EXERCISE DIRECTIONS:
In the listing below, tally the lines that hold "none" and report that number by itself.

---------- SUPPLIED RECORDS ----------

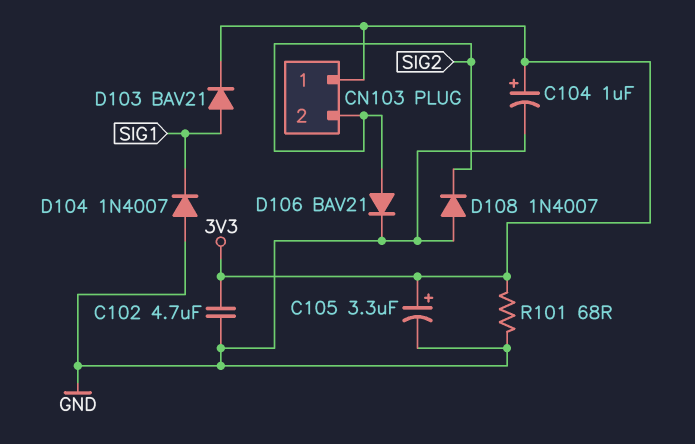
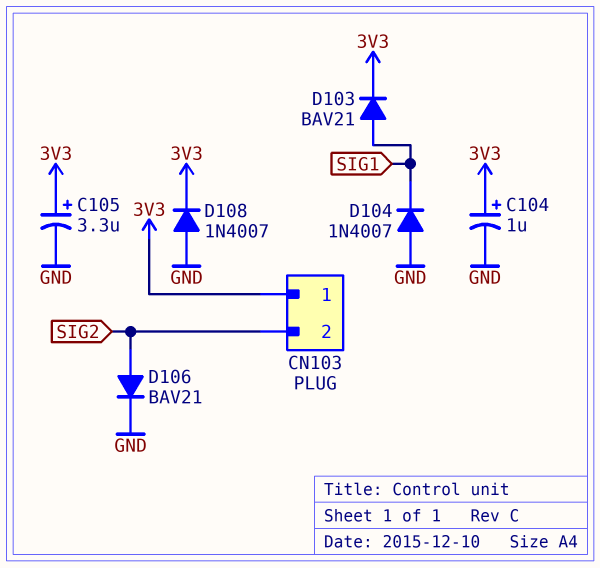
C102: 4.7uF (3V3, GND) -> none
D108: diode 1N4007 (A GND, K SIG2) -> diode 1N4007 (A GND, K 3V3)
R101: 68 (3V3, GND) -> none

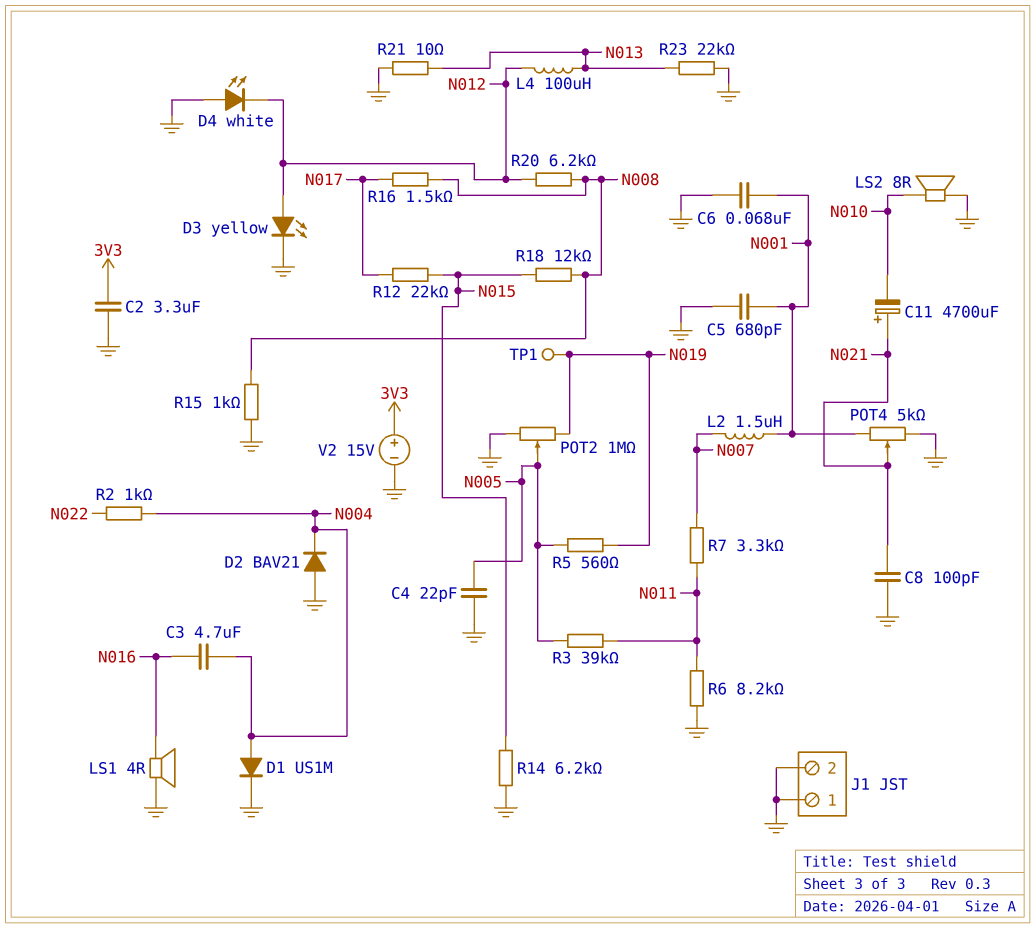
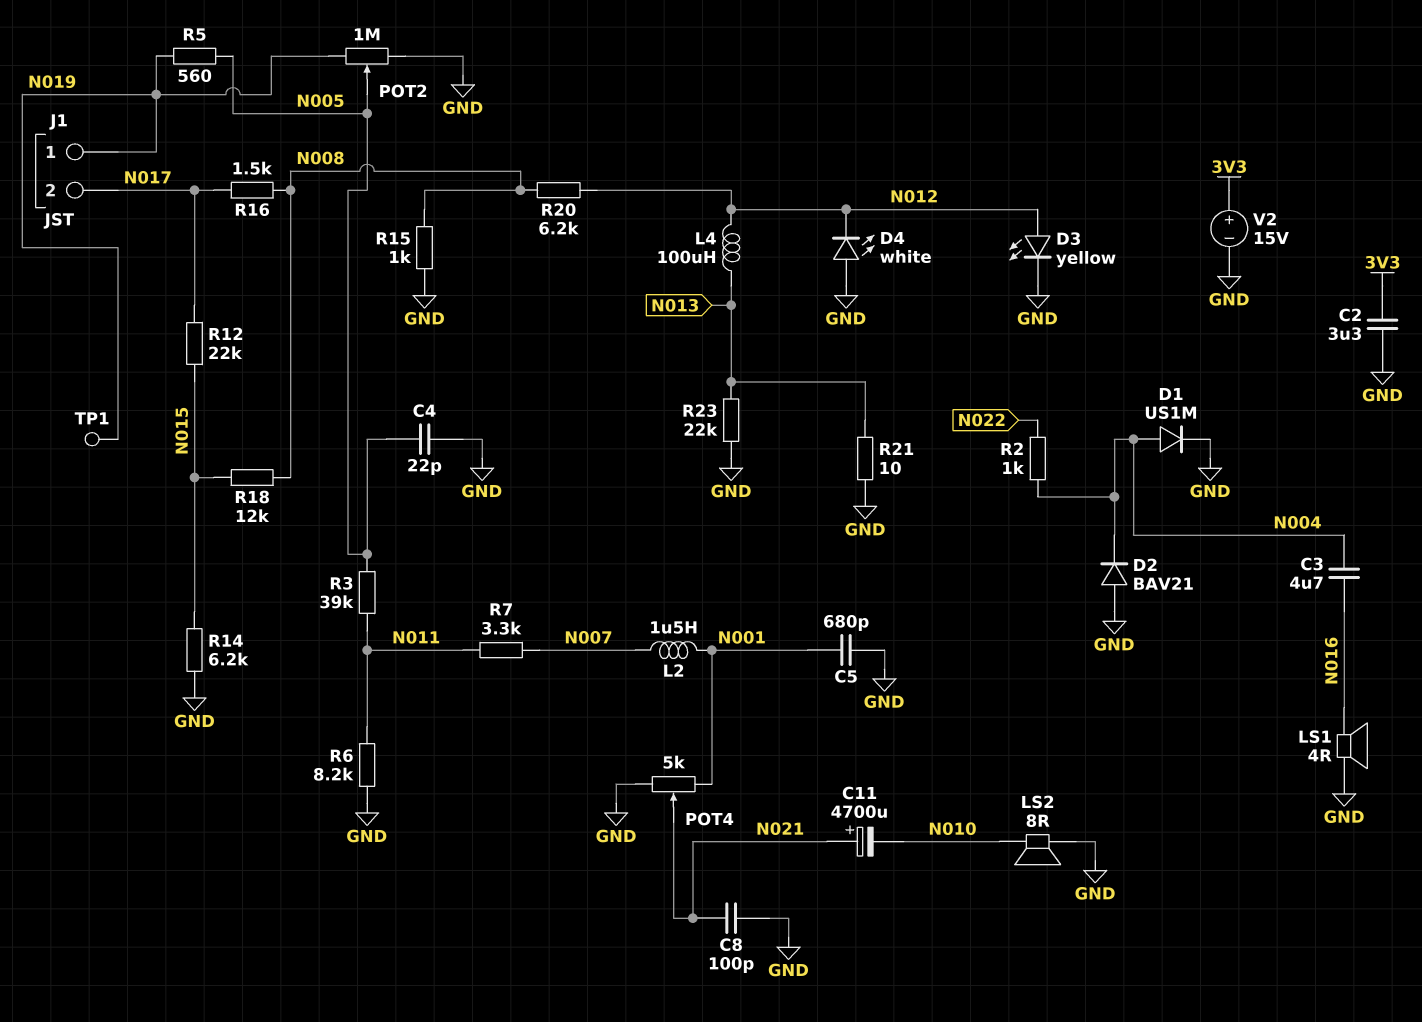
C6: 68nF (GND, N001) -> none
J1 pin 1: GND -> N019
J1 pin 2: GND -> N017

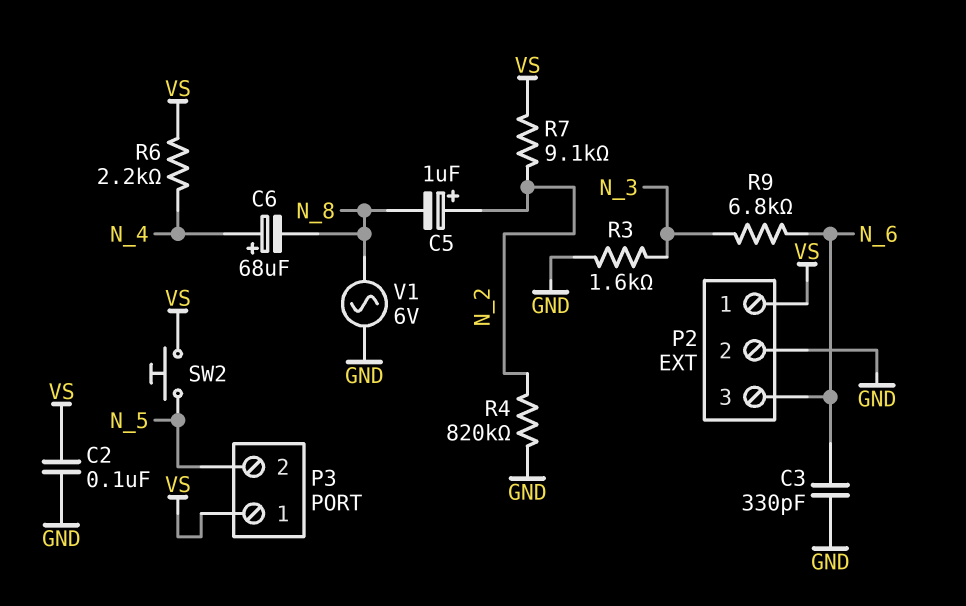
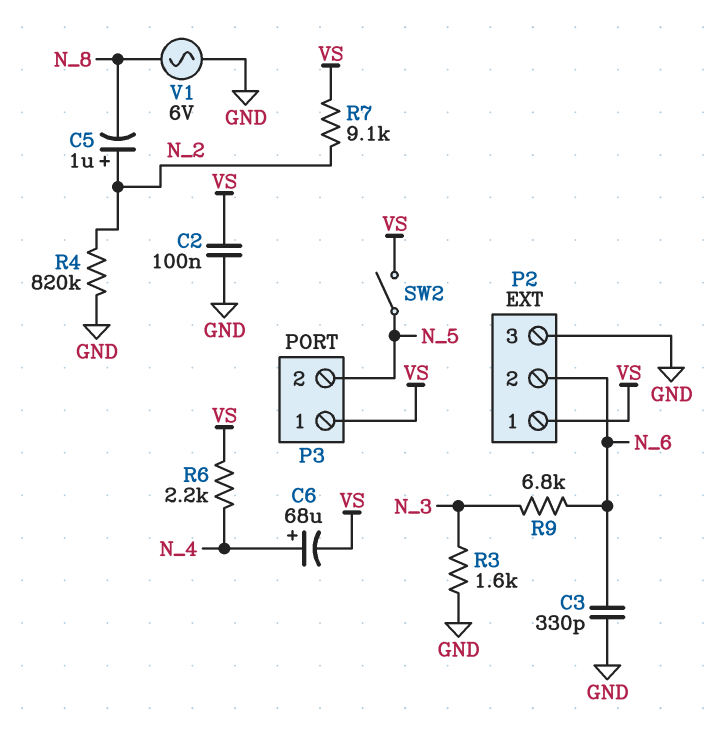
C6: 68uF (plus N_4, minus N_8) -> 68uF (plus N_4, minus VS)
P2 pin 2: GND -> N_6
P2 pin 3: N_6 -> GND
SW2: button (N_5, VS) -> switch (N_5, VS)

----------

WRITTEN SOLUTION:
3